[WORK INSTRUCTIONS]
Read the records beneath this task and copy every line that contains the string "green".

(Source records)
((

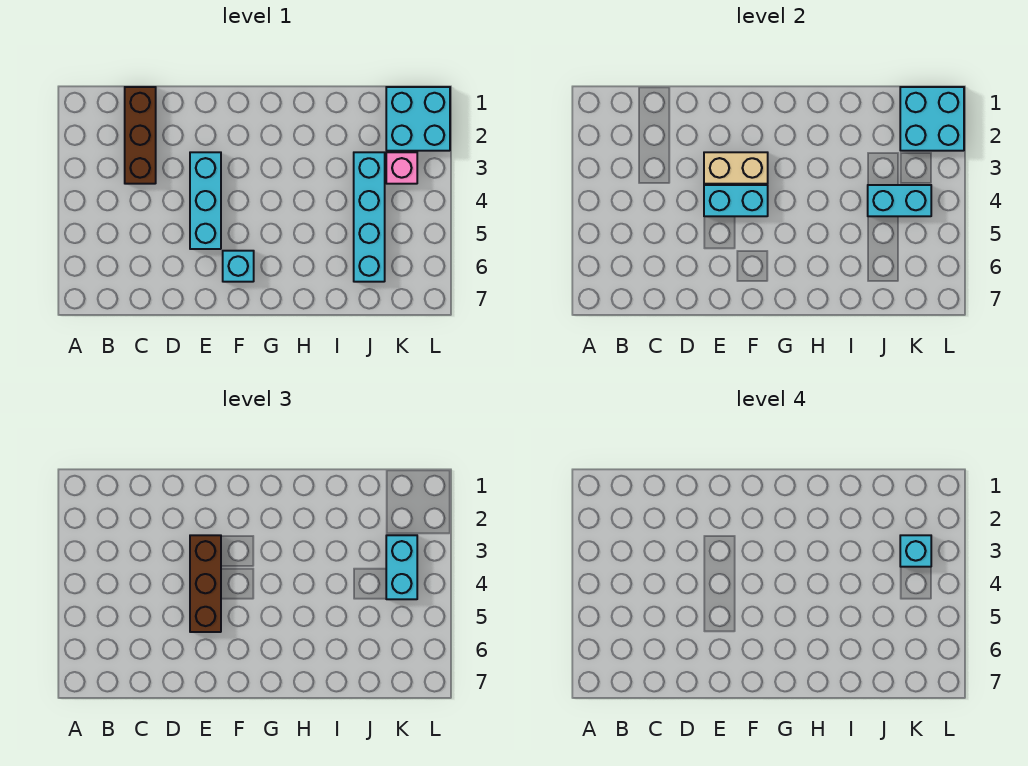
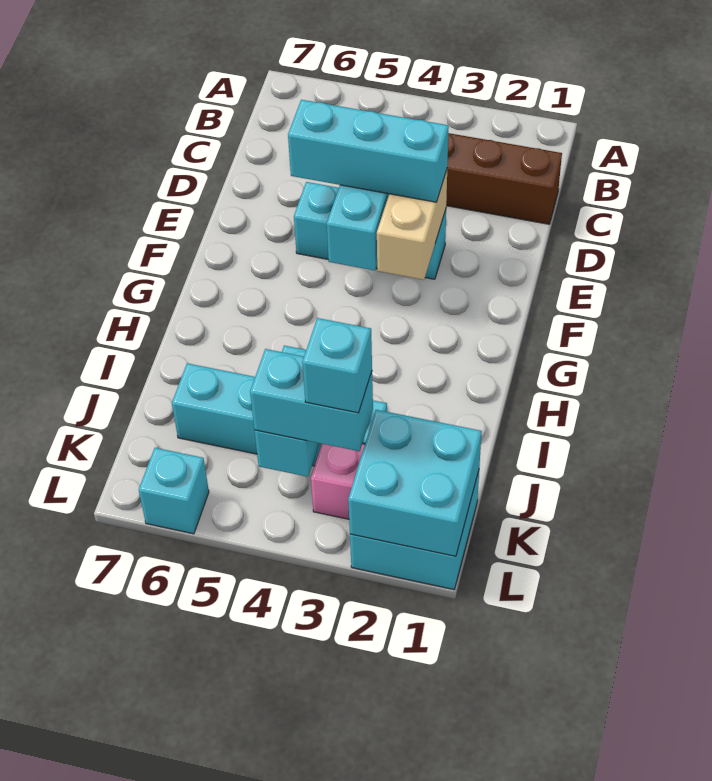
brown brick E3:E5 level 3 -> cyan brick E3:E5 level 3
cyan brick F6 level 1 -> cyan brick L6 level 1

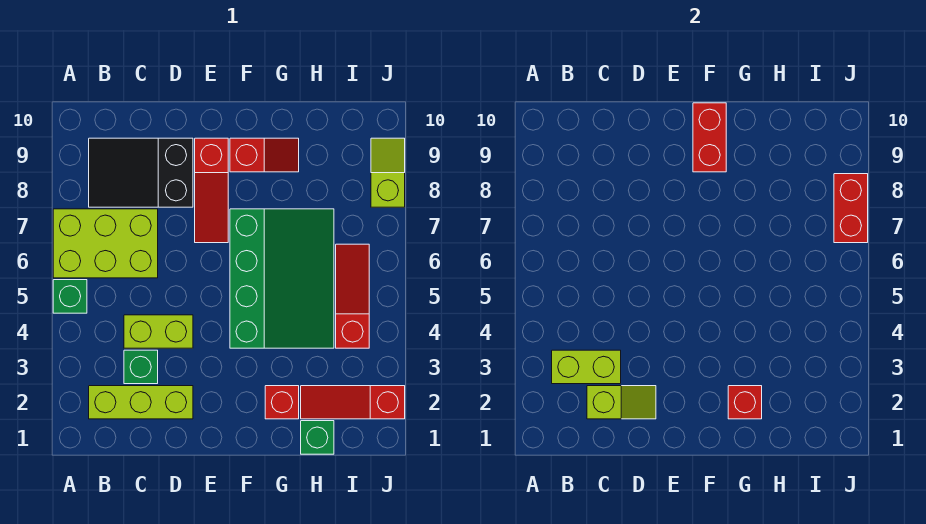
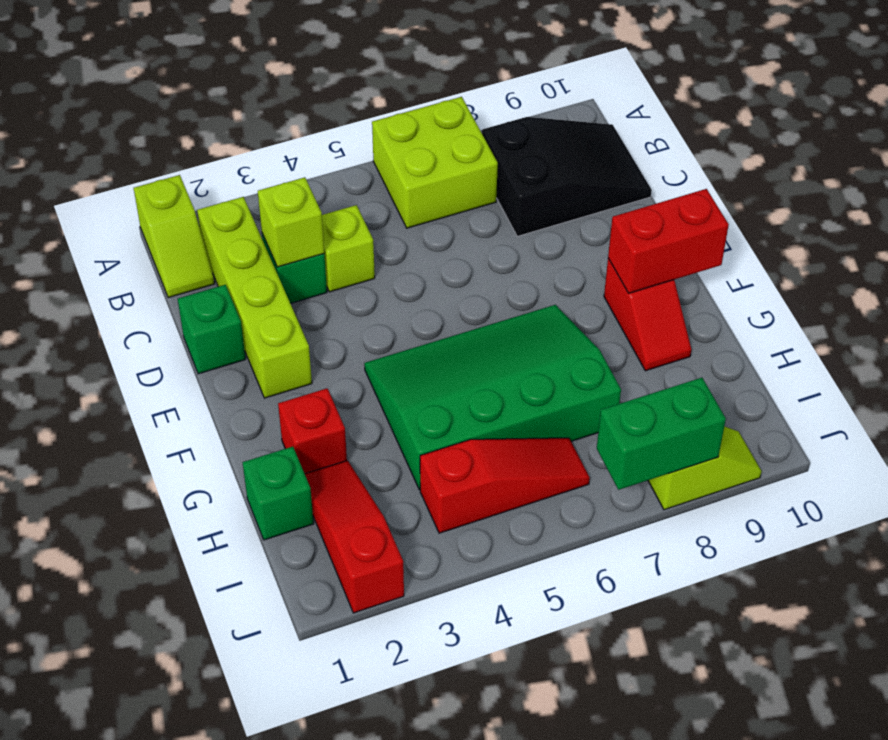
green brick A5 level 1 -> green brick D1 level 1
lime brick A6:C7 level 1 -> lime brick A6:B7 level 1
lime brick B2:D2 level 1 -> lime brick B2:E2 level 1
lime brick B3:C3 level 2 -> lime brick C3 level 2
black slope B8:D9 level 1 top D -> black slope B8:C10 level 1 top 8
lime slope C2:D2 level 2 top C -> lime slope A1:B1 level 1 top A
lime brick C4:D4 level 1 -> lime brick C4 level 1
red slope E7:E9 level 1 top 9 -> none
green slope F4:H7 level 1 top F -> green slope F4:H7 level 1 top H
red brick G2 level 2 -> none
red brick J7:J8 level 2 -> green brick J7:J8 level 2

))

[EXERCISE SOLUTION]
green brick A5 level 1 -> green brick D1 level 1
green slope F4:H7 level 1 top F -> green slope F4:H7 level 1 top H
red brick J7:J8 level 2 -> green brick J7:J8 level 2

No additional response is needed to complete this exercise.